=== Section Start ===

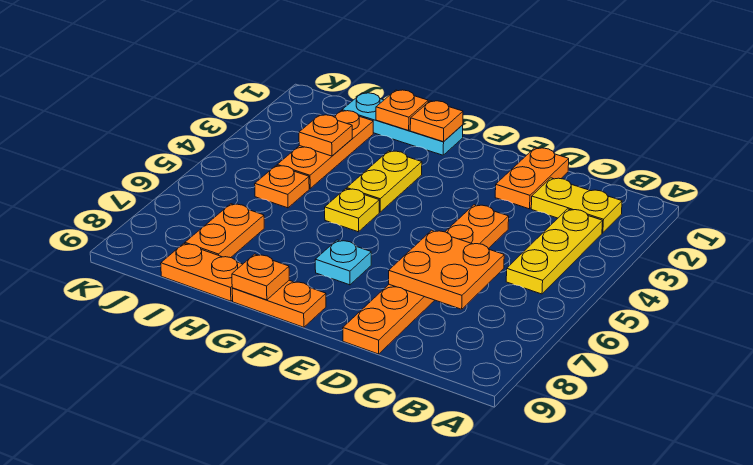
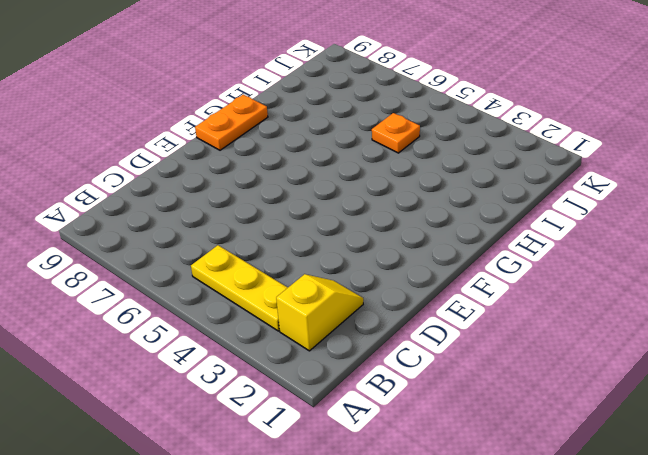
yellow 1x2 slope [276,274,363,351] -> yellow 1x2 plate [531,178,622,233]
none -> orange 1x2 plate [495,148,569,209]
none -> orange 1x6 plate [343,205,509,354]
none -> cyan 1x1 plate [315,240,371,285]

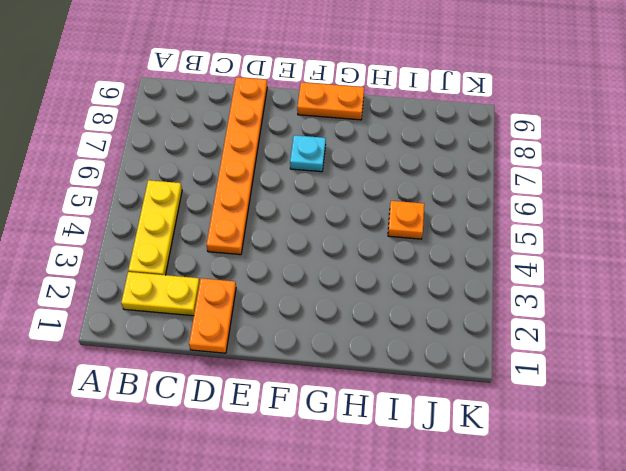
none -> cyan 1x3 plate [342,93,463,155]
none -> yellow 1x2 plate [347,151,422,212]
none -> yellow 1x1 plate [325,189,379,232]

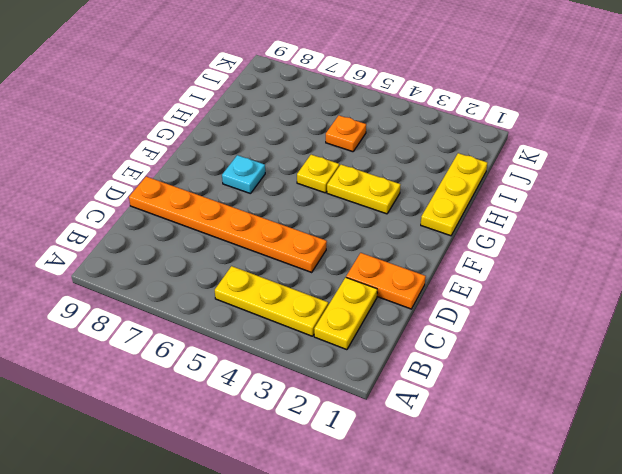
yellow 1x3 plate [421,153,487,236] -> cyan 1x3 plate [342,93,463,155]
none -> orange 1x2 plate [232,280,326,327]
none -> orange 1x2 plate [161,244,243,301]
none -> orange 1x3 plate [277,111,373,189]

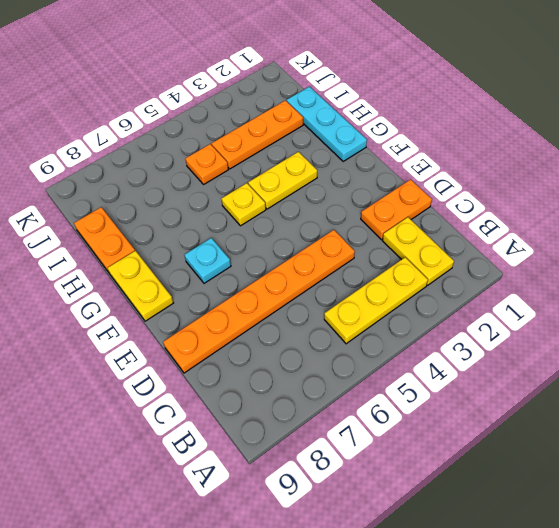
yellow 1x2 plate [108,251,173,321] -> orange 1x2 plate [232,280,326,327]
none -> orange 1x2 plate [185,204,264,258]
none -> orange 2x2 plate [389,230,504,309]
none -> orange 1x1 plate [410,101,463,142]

=== Section End ===

◆ WHAT YOU WILL DO
I'd like every record transcribed exactly, with no pictures carried over.

◆ YOUR RESPONSE
yellow 1x2 slope [276,274,363,351] -> yellow 1x2 plate [531,178,622,233]
none -> orange 1x2 plate [495,148,569,209]
none -> orange 1x6 plate [343,205,509,354]
none -> cyan 1x1 plate [315,240,371,285]

none -> cyan 1x3 plate [342,93,463,155]
none -> yellow 1x2 plate [347,151,422,212]
none -> yellow 1x1 plate [325,189,379,232]

yellow 1x3 plate [421,153,487,236] -> cyan 1x3 plate [342,93,463,155]
none -> orange 1x2 plate [232,280,326,327]
none -> orange 1x2 plate [161,244,243,301]
none -> orange 1x3 plate [277,111,373,189]

yellow 1x2 plate [108,251,173,321] -> orange 1x2 plate [232,280,326,327]
none -> orange 1x2 plate [185,204,264,258]
none -> orange 2x2 plate [389,230,504,309]
none -> orange 1x1 plate [410,101,463,142]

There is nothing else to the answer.